Segment Start: PROVIDED DATA

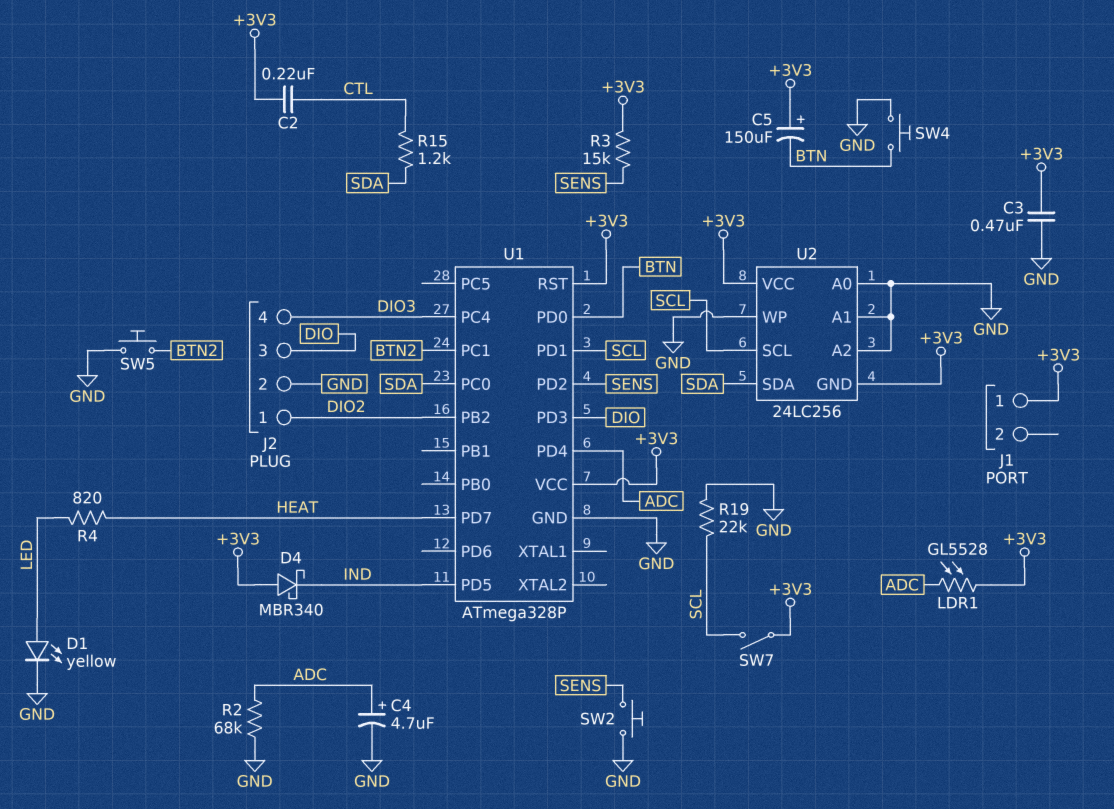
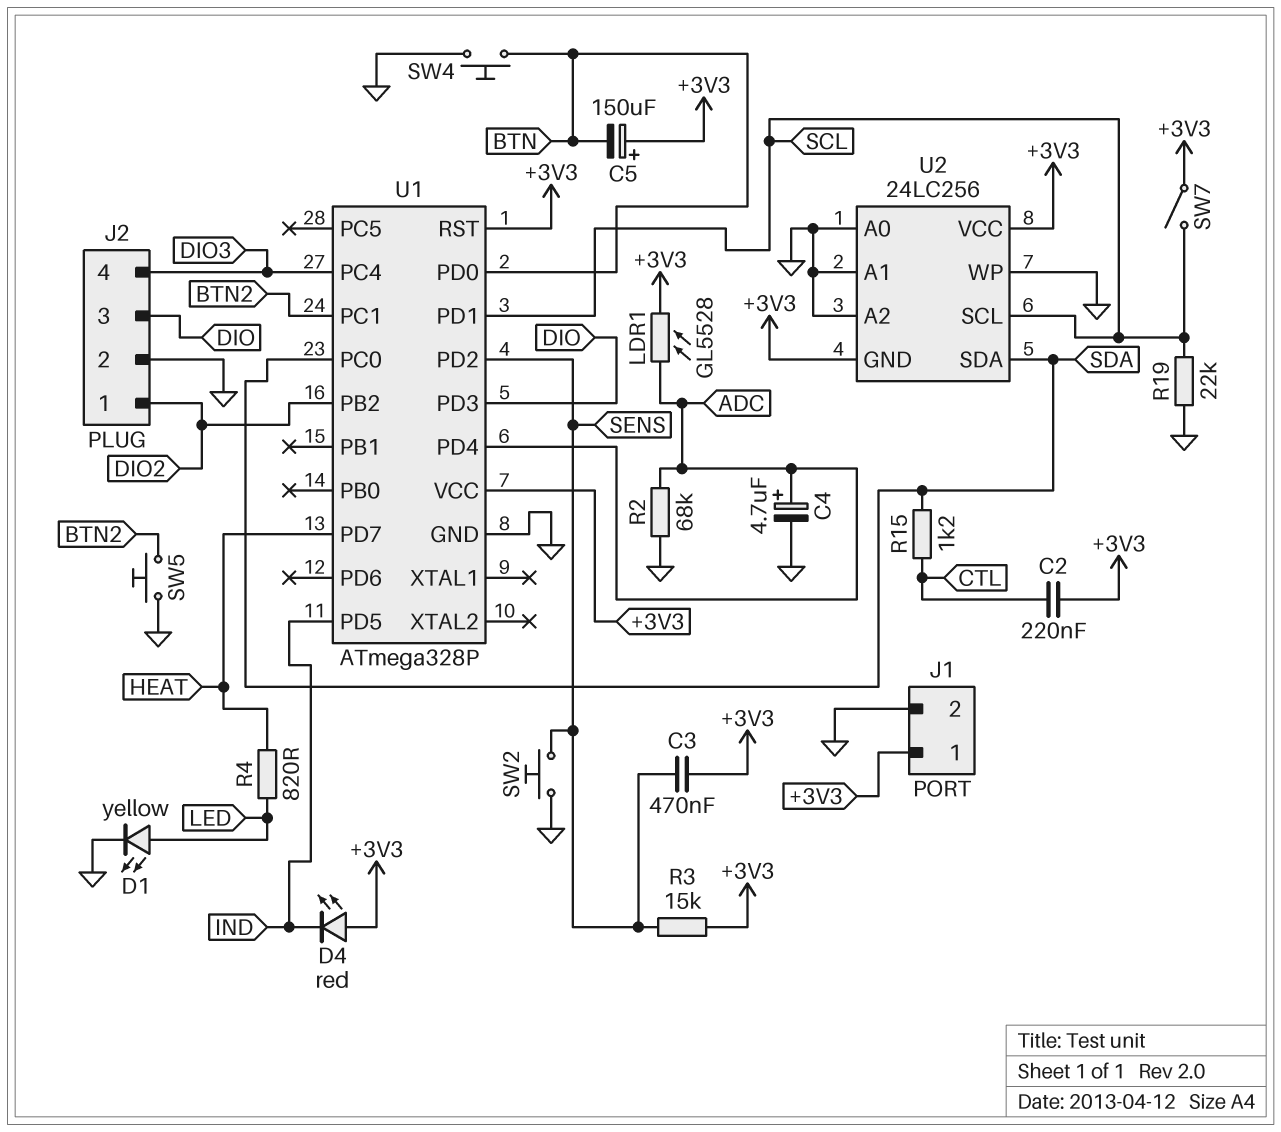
C3: 470nF (+3V3, GND) -> 470nF (+3V3, SENS)
D4: schottky MBR340 (A +3V3, K IND) -> LED red (A +3V3, K IND)
J1 pin 2: none -> GND

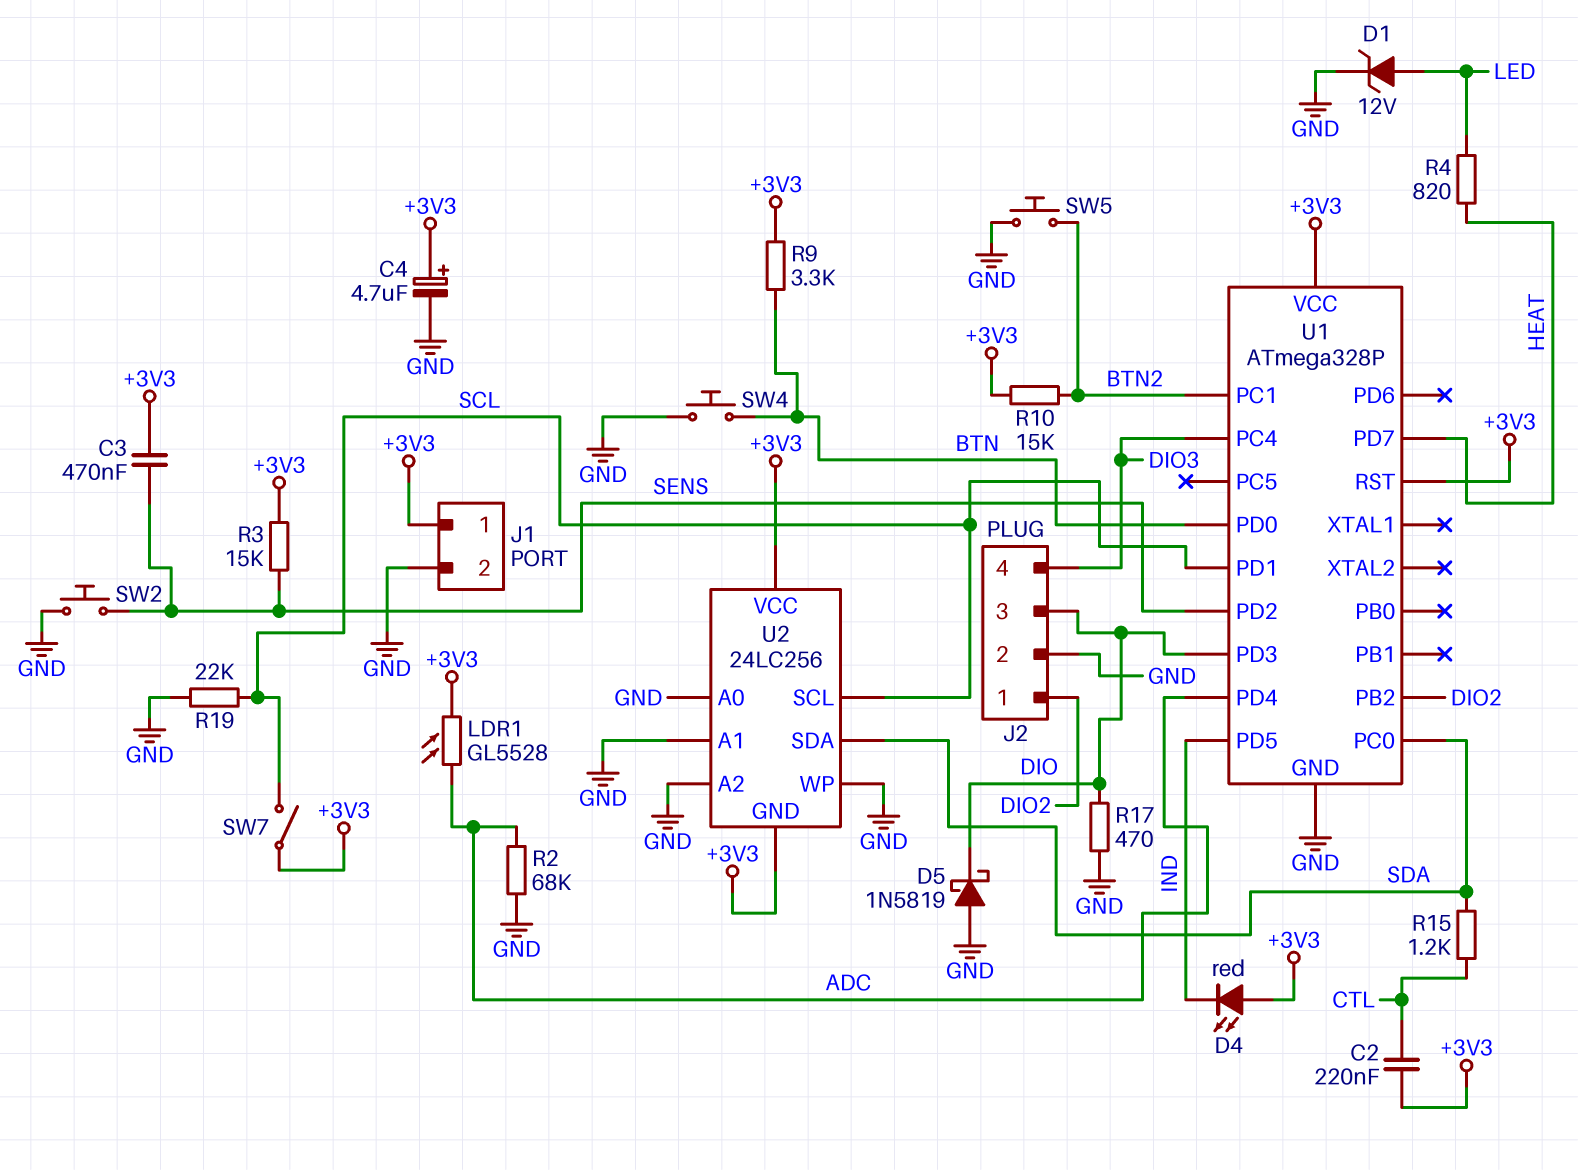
C4: 4.7uF (plus ADC, minus GND) -> 4.7uF (plus +3V3, minus GND)
C5: 150uF (plus +3V3, minus BTN) -> none
D1: LED yellow (A LED, K GND) -> zener 12V (A LED, K GND)
D5: none -> schottky 1N5819 (A GND, K DIO)
R9: none -> 3.3k (+3V3, BTN)
R10: none -> 15k (+3V3, BTN2)
R17: none -> 470 (DIO, GND)

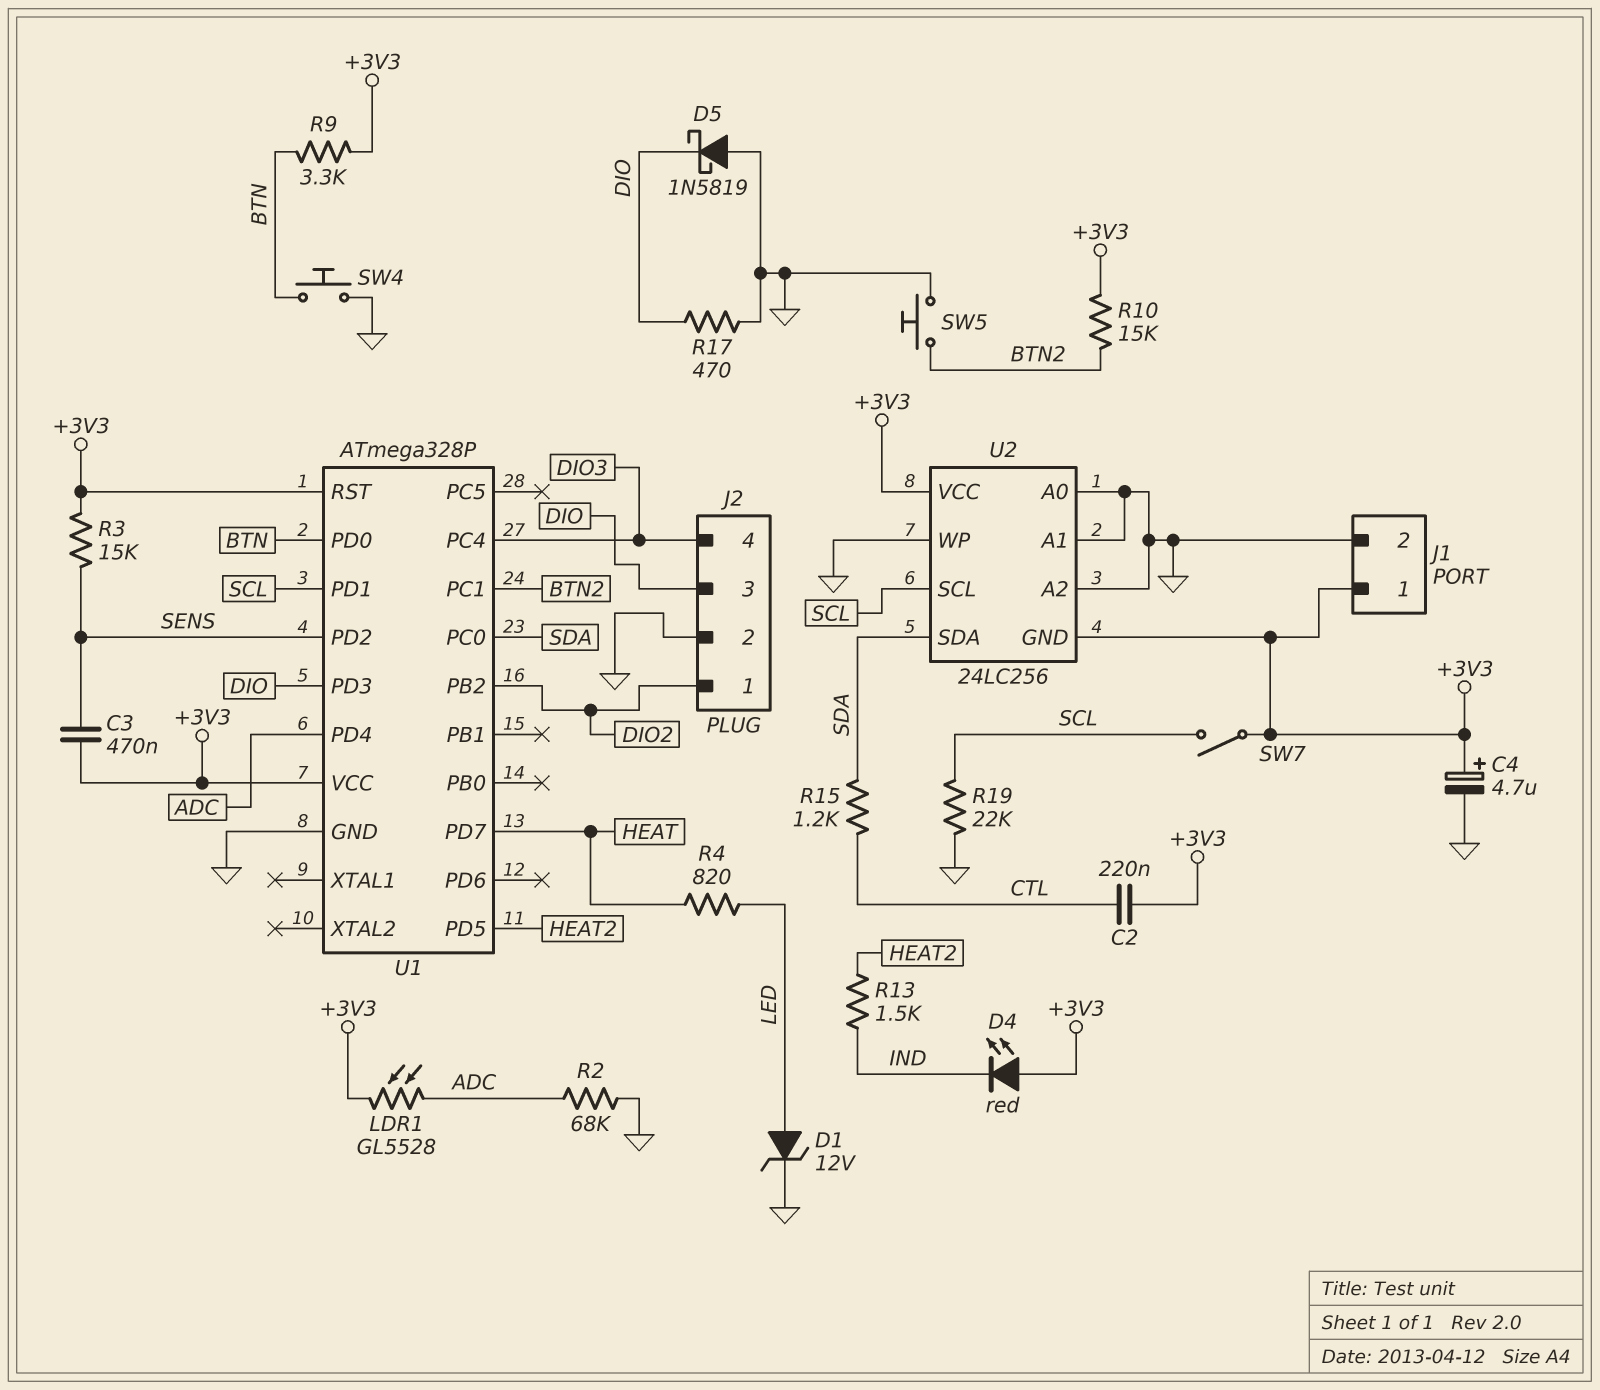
R13: none -> 1.5k (HEAT2, IND)
SW2: button (GND, SENS) -> none
U1 pin PD5: IND -> HEAT2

Segment End: PROVIDED DATA

PROBLEM DETAILS =>
Report only how many lines of the listing hold the word "SENS".

COMPLETED EXERCISE =>
2